— start of Data shown —
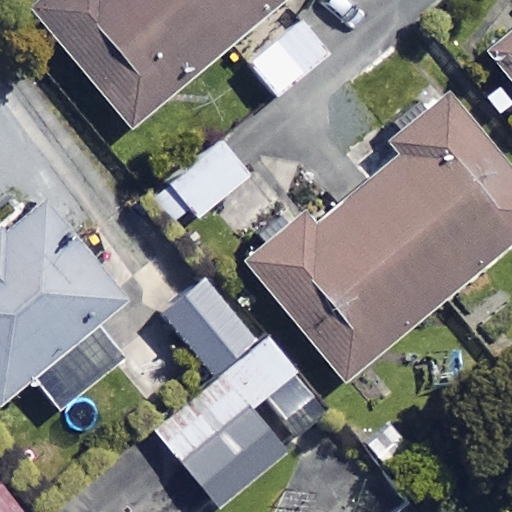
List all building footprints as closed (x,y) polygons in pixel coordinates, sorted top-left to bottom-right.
[(225,49),(268,101),(324,54),(281,2),(283,0),(44,0),(16,23),(114,141),(225,49)] [(511,33),(472,66),(511,113),(511,33)] [(405,158),(309,236),(297,222),(224,281),(322,403),(511,248),(511,186),(443,102),(392,143),(405,158)] [(243,178),(216,145),(147,200),(174,234),(243,178)] [(214,212),(237,240),(282,204),(258,176),(214,212)] [(115,308),(31,205),(0,229),(0,402),(29,379),(55,411),(115,362),(89,330),(115,308)] [(252,350),(200,283),(158,316),(211,383),(147,433),(209,511),(218,511),(280,463),(270,451),(316,414),(261,343),(252,350)] [(298,469),(272,490),(290,511),(396,511),(399,510),(325,423),(286,456),(298,469)] [(0,511),(9,511),(0,499),(0,511)]
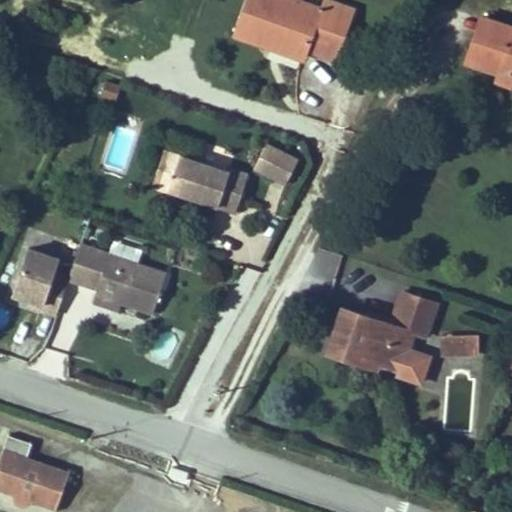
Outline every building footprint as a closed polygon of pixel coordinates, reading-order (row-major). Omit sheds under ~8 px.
[(324,0),(323,7),(304,0),(246,0),(233,37),(303,60),(306,51),(337,61),(356,6),(336,0),(324,0)] [(511,21),(482,11),(464,56),(497,68),(495,73),(506,77),(505,80),(511,83),(511,21)] [(98,97),(116,101),(120,85),(102,81),(98,97)] [(298,158),(267,142),(254,167),(285,183),(298,158)] [(183,155),(166,148),(159,168),(177,174),(183,155)] [(224,169),(183,155),(177,174),(159,168),(153,184),(231,212),(246,172),(226,164),(224,169)] [(86,245),(75,279),(104,288),(101,294),(159,313),(172,273),(86,245)] [(310,276),(332,283),(340,256),(319,249),(310,276)] [(58,276),(62,259),(28,250),(15,305),(58,315),(67,278),(58,276)] [(438,297),(401,285),(389,320),(340,304),(326,348),(353,357),(355,349),(382,357),(403,364),(414,328),(426,333),(438,297)] [(480,335),(442,335),(441,356),(480,356),(480,335)] [(382,357),(355,349),(353,357),(379,365),(382,357)] [(67,471),(26,458),(30,445),(6,437),(0,456),(0,488),(57,506),(67,471)]
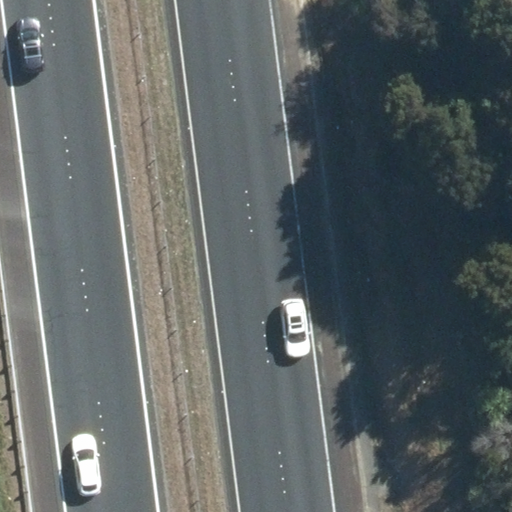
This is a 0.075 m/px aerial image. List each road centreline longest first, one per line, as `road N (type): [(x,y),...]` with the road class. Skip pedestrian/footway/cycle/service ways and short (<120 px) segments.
road 1 (motorway): [(223,0),(288,511)]
road 2 (motorway): [(114,511),(49,0)]
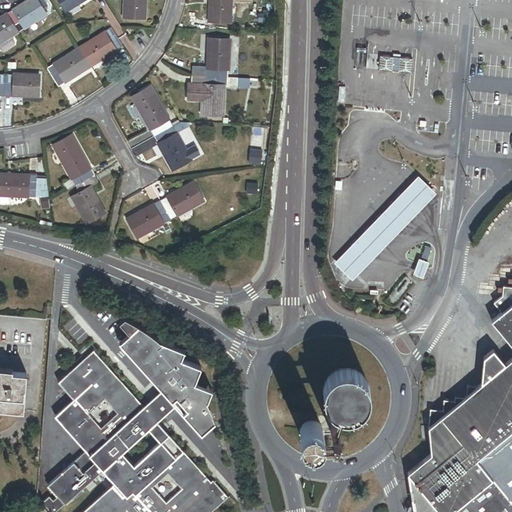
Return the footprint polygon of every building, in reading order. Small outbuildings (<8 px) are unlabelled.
[(36,0),(28,0),(6,14),(18,33),(46,15),(36,0)] [(59,0),(67,12),(85,0),(59,0)] [(124,0),(123,17),(145,19),(146,0),(124,0)] [(211,0),(210,22),(232,24),(233,0),(211,0)] [(0,44),(18,33),(6,14),(0,18),(0,44)] [(124,46),(112,28),(80,48),(91,67),(124,46)] [(231,41),(210,40),(208,71),(193,70),(192,78),(228,79),(229,72),(230,72),(231,41)] [(91,67),(80,48),(47,69),(59,88),(91,67)] [(415,61),(382,58),(381,71),(414,74),(415,61)] [(15,75),(6,75),(5,97),(13,97),(13,96),(39,97),(40,75),(15,74),(15,75)] [(228,85),(228,79),(192,78),(192,84),(190,84),(189,102),(203,102),(202,116),(224,117),(225,85),(228,85)] [(155,94),(136,105),(154,139),(179,125),(177,121),(172,124),(155,94)] [(179,125),(154,139),(173,172),(193,161),(178,135),(185,131),(182,124),(179,125)] [(76,143),(57,154),(71,181),(64,185),(68,192),(75,187),(95,176),(76,143)] [(38,177),(0,174),(0,196),(37,199),(37,191),(38,178),(38,177)] [(99,184),(95,176),(75,187),(79,194),(72,199),(87,225),(106,215),(91,188),(99,184)] [(419,215),(439,195),(420,177),(400,198),(353,247),(337,264),(355,282),(370,266),(419,215)] [(45,178),(38,178),(37,191),(46,192),(45,178)] [(161,202),(172,221),(204,203),(193,183),(161,202)] [(48,197),(41,198),(42,210),(50,209),(48,197)] [(138,240),(172,221),(161,202),(128,221),(138,240)] [(433,254),(426,252),(423,261),(421,266),(428,269),(430,263),(433,254)] [(423,261),(421,260),(418,269),(416,276),(426,280),(428,273),(431,264),(430,263),(428,269),(421,266),(423,261)] [(511,511),(511,286),(503,286),(502,295),(494,303),(501,312),(491,321),(511,345),(511,358),(505,364),(493,349),(484,357),(481,384),(478,386),(468,386),(467,395),(465,397),(455,396),(455,401),(444,400),(443,410),(430,409),(429,427),(431,454),(408,473),(413,511),(511,511)] [(0,315),(46,319),(47,306),(0,302),(0,315)] [(192,389),(198,373),(179,365),(182,357),(158,347),(150,340),(141,334),(133,329),(125,325),(121,323),(117,327),(127,338),(144,357),(148,354),(153,360),(144,368),(164,390),(160,393),(173,408),(198,437),(211,426),(208,414),(204,407),(202,402),(200,399),(194,390),(192,389)] [(144,368),(153,360),(148,354),(144,357),(127,338),(118,347),(160,393),(164,390),(144,368)] [(50,493),(57,502),(62,507),(99,474),(111,488),(83,511),(211,511),(224,501),(209,484),(208,485),(154,425),(141,410),(91,355),(57,386),(73,404),(54,421),(86,456),(48,490),(50,493)] [(356,413),(360,411),(362,408),(365,405),(367,401),(368,398),(369,394),(369,389),(368,385),(366,381),(364,377),(361,374),(357,371),(353,370),(348,369),(344,369),(340,369),(336,371),(332,373),(329,376),(326,379),(325,381),(323,385),(323,387),(322,391),(322,395),(323,400),(325,403),(328,407),(331,410),(335,413),(339,414),(343,415),(347,415),(352,414),(356,413)] [(0,405),(2,405),(1,409),(9,409),(10,406),(23,407),(26,373),(0,370),(0,405)] [(204,407),(209,396),(194,390),(200,399),(202,402),(204,407)] [(154,425),(173,408),(160,393),(141,410),(154,425)] [(301,427),(300,429),(300,430),(300,433),(300,435),(301,437),(302,439),(303,440),(305,442),(307,443),(309,444),(311,444),(313,444),(315,443),(318,442),(320,441),(321,439),(322,437),(323,435),(323,433),(323,430),(322,428),(321,426),(320,424),(318,422),(316,421),(314,421),(312,420),(310,421),(308,421),(305,422),(304,423),(302,425),(301,427)] [(331,436),(339,438),(338,430),(330,427),(331,436)] [(83,511),(111,488),(99,474),(62,507),(57,502),(53,506),(49,501),(42,507),(46,511),(83,511)]
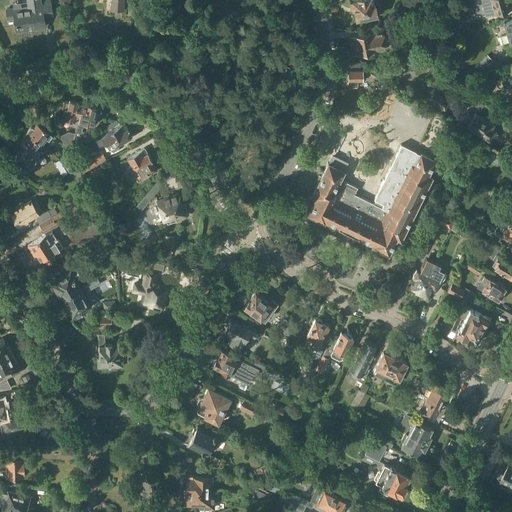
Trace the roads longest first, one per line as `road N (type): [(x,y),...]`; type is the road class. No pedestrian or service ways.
road 1 (residential): [(0,108),(44,65),(96,70),(148,94),(243,232)]
road 2 (residential): [(498,393),(398,324),(314,287),(243,232)]
road 3 (residential): [(243,232),(301,139),(322,86),(326,46),(316,0)]
road 4 (residential): [(148,411),(87,403),(0,261)]
road 5 (residential): [(148,411),(202,288),(243,232)]
road 6 (secondary): [(440,511),(498,393)]
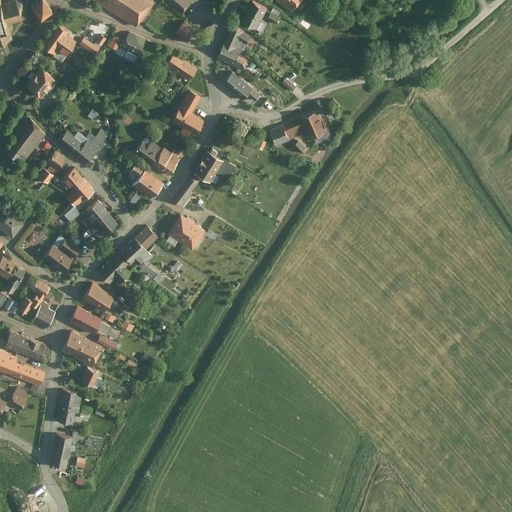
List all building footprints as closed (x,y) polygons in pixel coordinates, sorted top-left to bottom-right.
[(16,0),(0,0),(0,36),(11,33),(7,19),(21,14),(16,0)] [(44,0),(33,0),(30,2),(40,16),(51,9),(44,0)] [(97,0),(136,26),(152,2),(149,0),(97,0)] [(162,0),(178,14),(190,0),(162,0)] [(254,0),(252,0),(242,20),(262,30),(267,22),(261,19),(267,7),(254,0)] [(299,0),(280,0),(293,10),(299,0)] [(272,7),(268,17),(279,21),(283,11),(272,7)] [(194,30),(181,20),(171,33),(184,43),(194,30)] [(54,23),(35,48),(49,58),(56,50),(64,57),(74,43),(64,37),(68,31),(54,23)] [(233,26),(225,40),(241,48),(244,41),(248,43),(252,35),(233,26)] [(125,34),(119,50),(140,57),(145,41),(125,34)] [(103,41),(97,37),(93,42),(99,46),(103,41)] [(118,40),(110,37),(106,47),(114,51),(118,40)] [(241,48),(225,40),(218,56),(243,68),(247,59),(238,54),(241,48)] [(172,53),(161,69),(173,76),(175,74),(186,81),(194,69),(172,53)] [(20,87),(36,99),(50,81),(34,69),(20,87)] [(231,73),(221,86),(241,102),(245,98),(252,89),(231,73)] [(291,75),(286,81),(292,85),(297,79),(291,75)] [(279,85),(290,94),(295,87),(292,85),(286,81),(284,79),(279,85)] [(261,96),(252,89),(245,98),(254,105),(261,96)] [(166,120),(168,122),(179,128),(177,131),(184,136),(187,132),(193,135),(201,121),(186,112),(189,107),(195,97),(185,92),(177,107),(174,106),(166,120)] [(90,113),(97,119),(102,113),(95,108),(90,113)] [(317,111),(298,120),(305,135),(307,140),(326,132),(317,111)] [(11,131),(16,136),(3,156),(22,166),(44,135),(24,113),(11,131)] [(298,120),(280,128),(285,142),(305,135),(298,120)] [(93,137),(102,145),(108,135),(99,128),(93,137)] [(280,128),(268,132),(273,146),(285,142),(280,128)] [(57,142),(72,154),(80,144),(65,132),(57,142)] [(89,134),(80,144),(72,154),(84,165),(102,145),(93,137),(89,134)] [(139,143),(132,152),(148,164),(160,147),(149,139),(144,146),(139,143)] [(160,147),(148,164),(158,171),(170,154),(160,147)] [(47,166),(44,170),(52,175),(65,159),(52,150),(43,164),(47,166)] [(201,151),(188,171),(205,182),(219,161),(213,157),(215,154),(209,150),(206,154),(201,151)] [(178,160),(170,154),(158,171),(166,177),(168,174),(174,166),(178,160)] [(136,178),(142,169),(134,164),(128,172),(136,178)] [(174,166),(168,174),(173,177),(178,169),(174,166)] [(68,192),(63,197),(73,209),(94,191),(73,168),(58,181),(68,192)] [(52,175),(44,170),(41,169),(35,177),(45,184),(52,175)] [(136,178),(129,186),(148,201),(161,183),(142,169),(136,178)] [(184,174),(166,199),(180,208),(198,183),(184,174)] [(80,222),(87,230),(106,212),(95,200),(81,212),(86,217),(80,222)] [(22,224),(0,209),(0,231),(12,239),(22,224)] [(117,224),(106,212),(87,230),(97,241),(117,224)] [(177,215),(164,235),(188,251),(201,231),(177,215)] [(145,226),(131,240),(141,250),(155,237),(145,226)] [(127,237),(114,252),(128,265),(141,250),(131,240),(127,237)] [(64,238),(57,248),(72,260),(79,249),(64,238)] [(57,248),(51,244),(39,259),(60,275),(72,260),(57,248)] [(95,275),(106,284),(110,279),(119,285),(130,272),(125,268),(128,265),(114,252),(95,275)] [(0,257),(0,277),(4,279),(12,265),(0,257)] [(11,277),(0,294),(10,300),(21,284),(11,277)] [(91,282),(80,299),(101,311),(112,296),(91,282)] [(36,296),(31,303),(29,307),(35,310),(38,305),(41,298),(36,296)] [(16,311),(25,315),(29,307),(31,303),(22,299),(16,311)] [(35,310),(29,323),(46,330),(54,313),(38,305),(35,310)] [(74,305),(66,322),(90,334),(99,318),(74,305)] [(106,313),(102,319),(110,323),(114,317),(106,313)] [(122,321),(119,328),(128,333),(132,326),(122,321)] [(69,331),(59,352),(89,366),(99,346),(69,331)] [(7,332),(2,347),(39,361),(44,346),(7,332)] [(98,332),(94,341),(111,350),(116,341),(98,332)] [(14,357),(0,352),(0,373),(37,387),(42,374),(12,362),(14,357)] [(95,373),(82,369),(77,381),(90,386),(95,373)] [(28,396),(15,388),(4,403),(19,410),(28,396)] [(64,388),(60,407),(81,410),(84,391),(64,388)] [(80,417),(81,410),(60,407),(58,419),(74,422),(75,416),(80,417)] [(64,469),(70,439),(54,436),(49,466),(64,469)] [(0,506),(14,511),(16,511),(37,464),(0,448),(0,506)] [(87,460),(75,456),(72,464),(85,468),(87,460)] [(84,481),(75,477),(72,483),(81,487),(84,481)]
— end of Data shown —
■ **The exercise**: Please echo the part of the data that opens with the line containing "Trace the roads" and closes with the line containing "road 6 (secondary): [(440,511),(498,393)]", both of those lines included.

■ **Correct answer**:
Trace the roads longest first, one per line as `road N (type): [(x,y),...]`; type is the road class. No pedestrian or service ways.
road 1 (residential): [(0,108),(44,65),(96,70),(148,94),(243,232)]
road 2 (residential): [(498,393),(398,324),(314,287),(243,232)]
road 3 (residential): [(243,232),(301,139),(322,86),(326,46),(316,0)]
road 4 (residential): [(148,411),(87,403),(0,261)]
road 5 (residential): [(148,411),(202,288),(243,232)]
road 6 (secondary): [(440,511),(498,393)]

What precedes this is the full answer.